EXERCISE DIRECTIONS: Starting at the line that contains "none -> orange 1x3 brick [477,531,592,568]", quote each line exactly through the last line of the entries, both included.
┌──
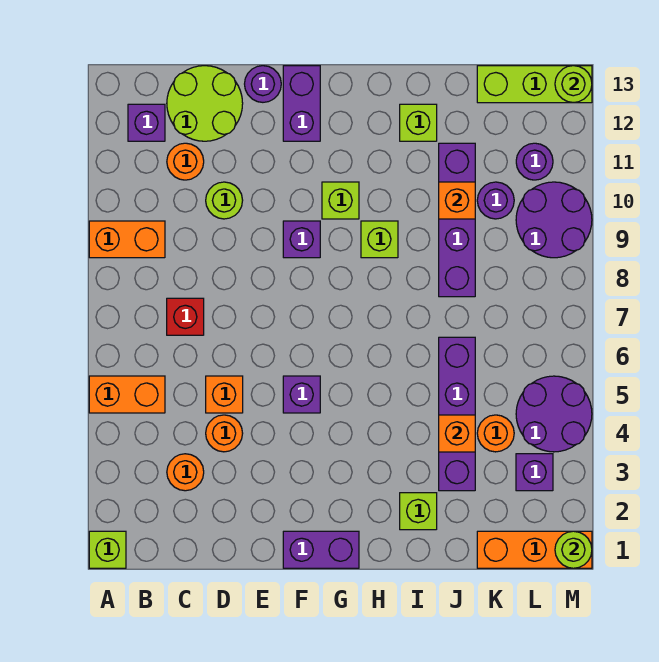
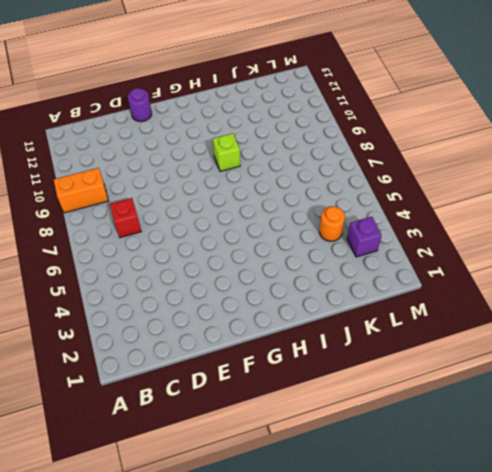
none -> lime 1x1 brick [89,531,126,568]
none -> orange 1x2 brick [89,376,165,413]
none -> purple 1x1 brick [128,104,165,141]
none -> orange 1x1 round brick [167,454,204,491]

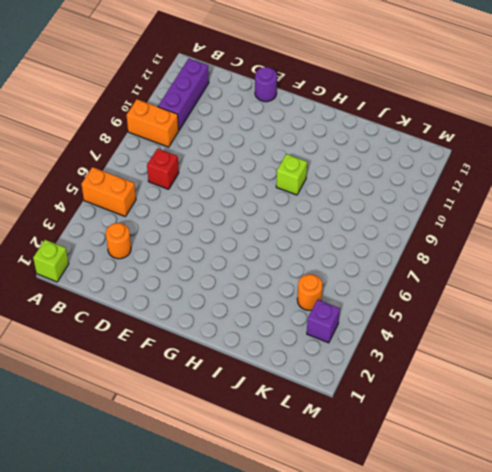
purple 1x3 brick [158,58,209,130] -> purple 1x1 brick [128,104,165,141]
none -> orange 1x1 round brick [167,143,204,180]
none -> lime 2x2 round brick [167,66,243,141]
none -> orange 1x1 round brick [206,415,243,452]
none -> orange 1x1 brick [206,376,243,413]

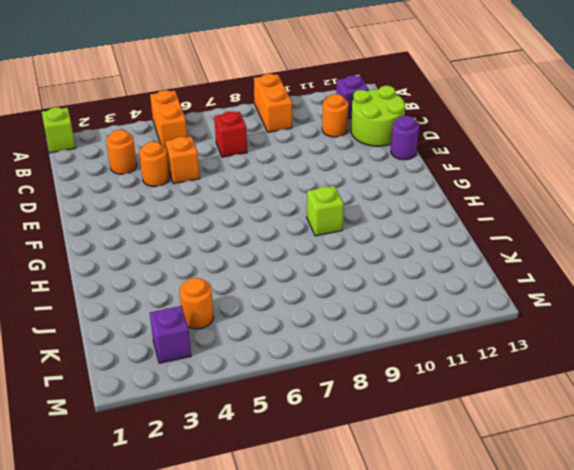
none -> lime 1x1 round brick [206,182,243,219]
none -> purple 1x2 brick [283,531,359,568]
none -> purple 1x1 brick [283,376,320,413]
none -> purple 1x1 brick [283,221,320,258]

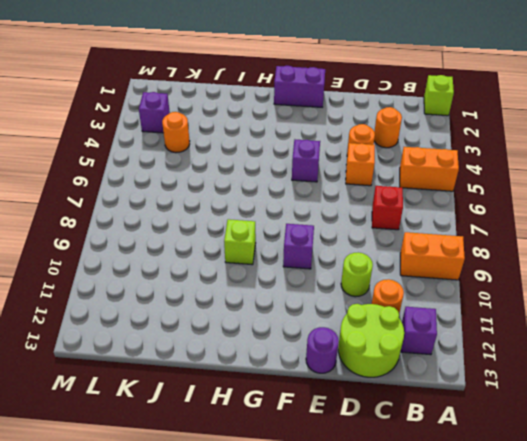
none -> purple 1x2 brick [283,66,320,141]
none -> lime 1x1 brick [322,182,359,219]
none -> lime 1x1 brick [400,493,437,530]
none -> lime 1x1 brick [400,104,437,141]

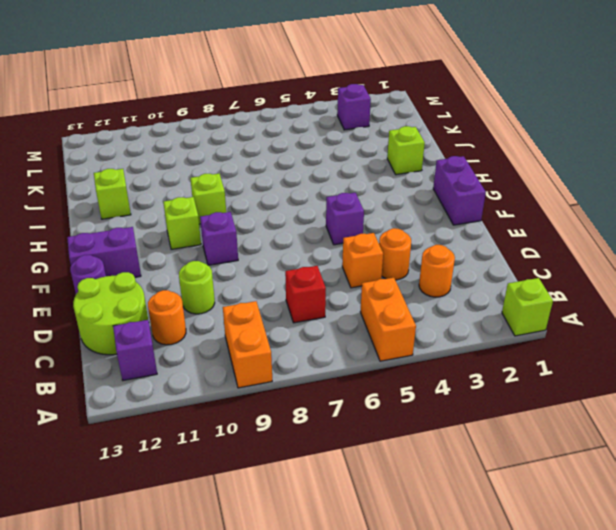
none -> purple 1x4 brick [439,337,475,491]
none -> purple 1x4 brick [439,143,475,297]
none -> orange 1x3 brick [477,531,592,568]
none -> orange 1x1 round brick [477,415,514,452]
└──
OUTPUT FOR THIS TASK:
none -> orange 1x3 brick [477,531,592,568]
none -> orange 1x1 round brick [477,415,514,452]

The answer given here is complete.